TASK REQUIREMENTS:
Make an exact copy of all the records that follow, apart from the pictures.

- - - -

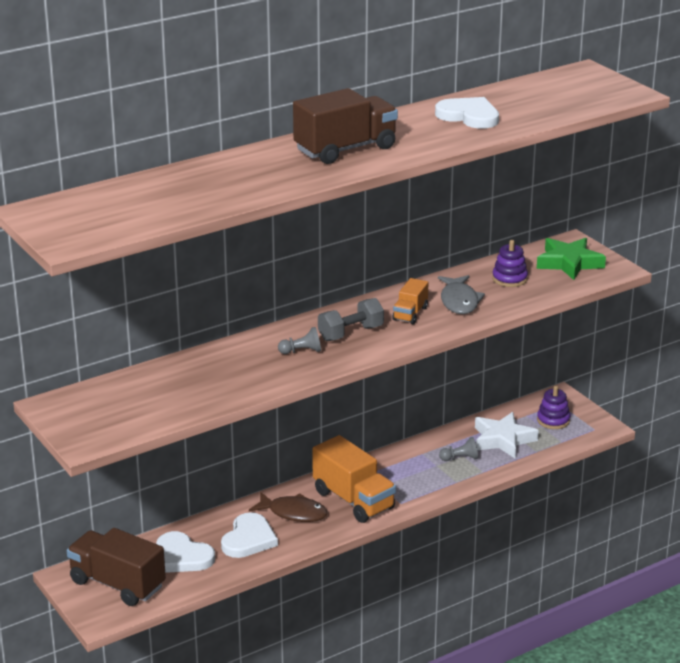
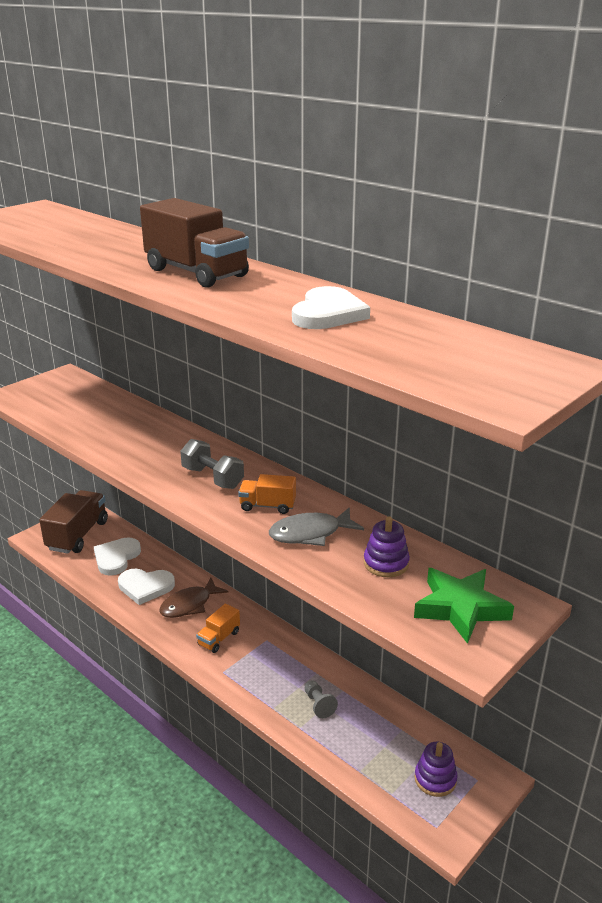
camera: 75 degrees right, 0 degrees up
(293, 513) = (189, 605): brown fish -> brown fish turned 45 degrees clockwise
(302, 351) = (170, 458): grey pawn -> none
(353, 500) = (219, 638): orange truck -> orange truck, size x0.53
(503, 439) = (371, 736): white star -> none

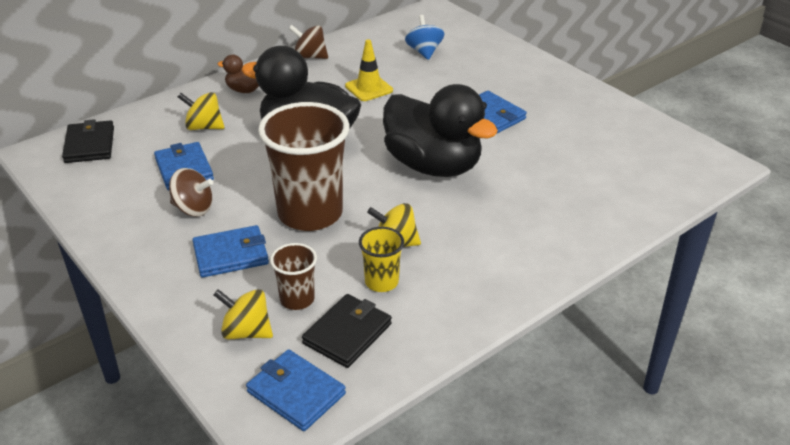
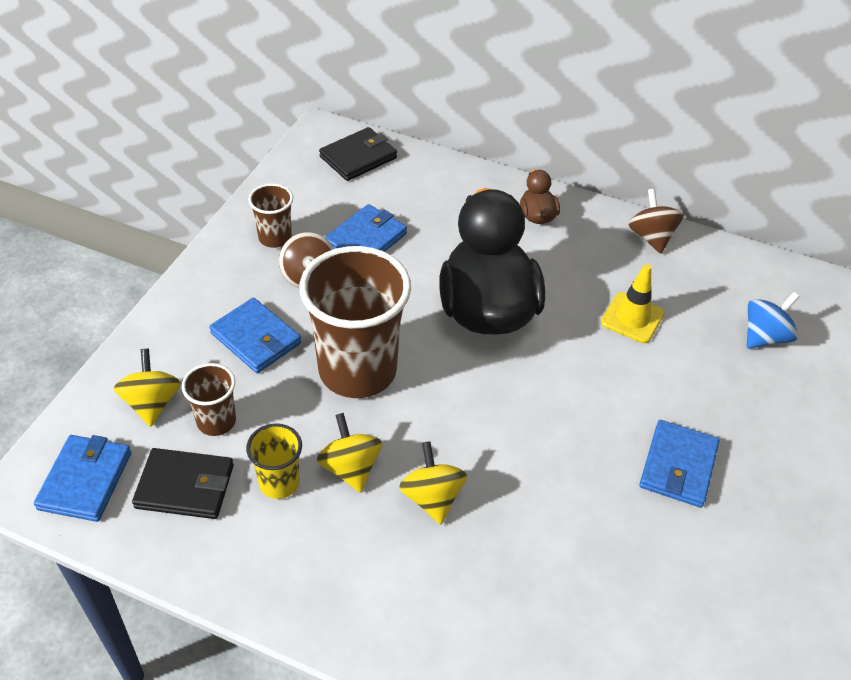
camera: 60 degrees right, 10 degrees up
(131, 213) = (275, 238): none -> brown cup
(204, 127) = (446, 218): yellow spinning top -> yellow spinning top (432, 497)
(433, 166) = (520, 446): black duck -> none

- - - -

RESULT OF THE TASK:
camera: 75 degrees right, 0 degrees up
(293, 513) = (189, 605): brown fish -> brown fish turned 45 degrees clockwise
(302, 351) = (170, 458): grey pawn -> none
(353, 500) = (219, 638): orange truck -> orange truck, size x0.53
(503, 439) = (371, 736): white star -> none

camera: 60 degrees right, 10 degrees up
(131, 213) = (275, 238): none -> brown cup
(204, 127) = (446, 218): yellow spinning top -> yellow spinning top (432, 497)
(433, 166) = (520, 446): black duck -> none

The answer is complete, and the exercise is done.